-- Directions for this task --
Report each line from the listing that the string "blue" appears in.

-- Provided material --
+-------+

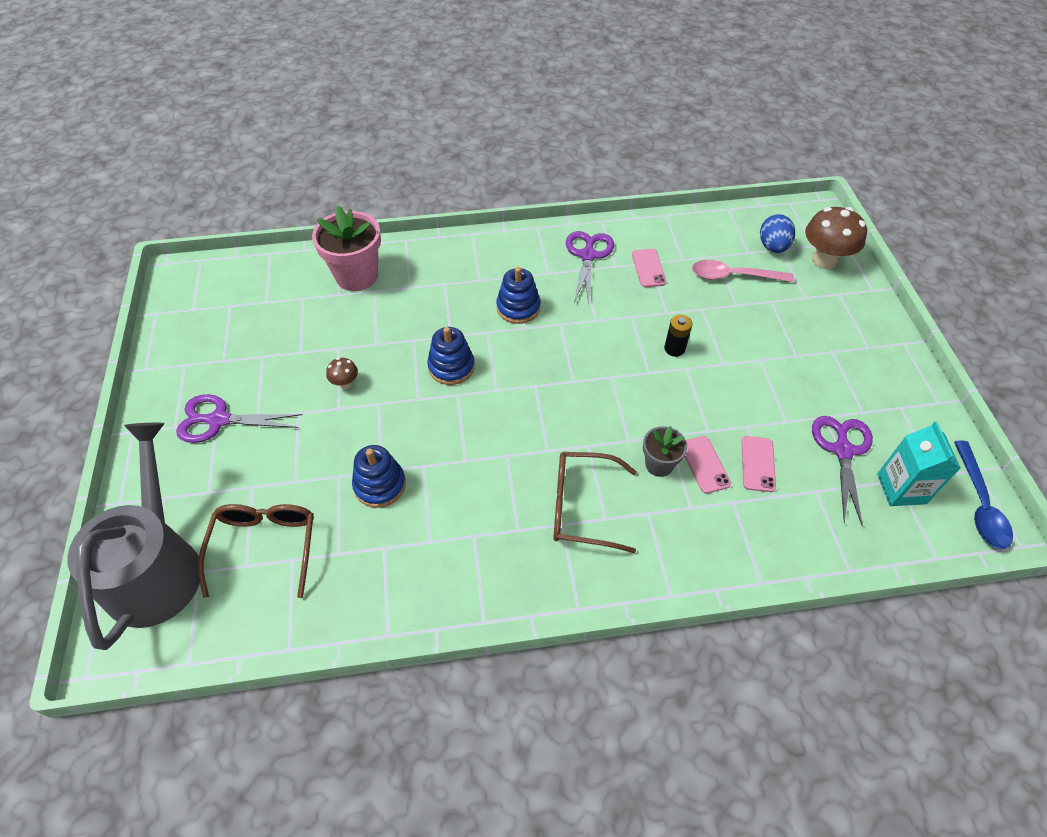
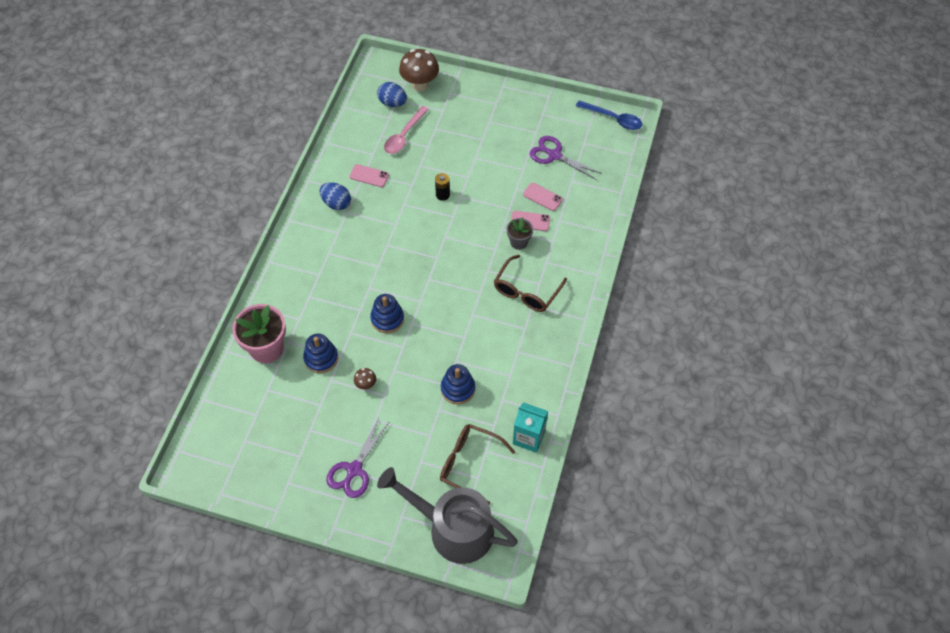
camera: 65 degrees left, 5 degrees up
(518, 308) = (359, 262): blue stacking toy -> blue stacking toy (321, 358)
(588, 256) = (336, 203): purple scissors -> blue egg
(901, 488) = (589, 144): turquoise carton -> turquoise carton (528, 437)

+-------+

-- Exercise output --
(518, 308) = (359, 262): blue stacking toy -> blue stacking toy (321, 358)
(588, 256) = (336, 203): purple scissors -> blue egg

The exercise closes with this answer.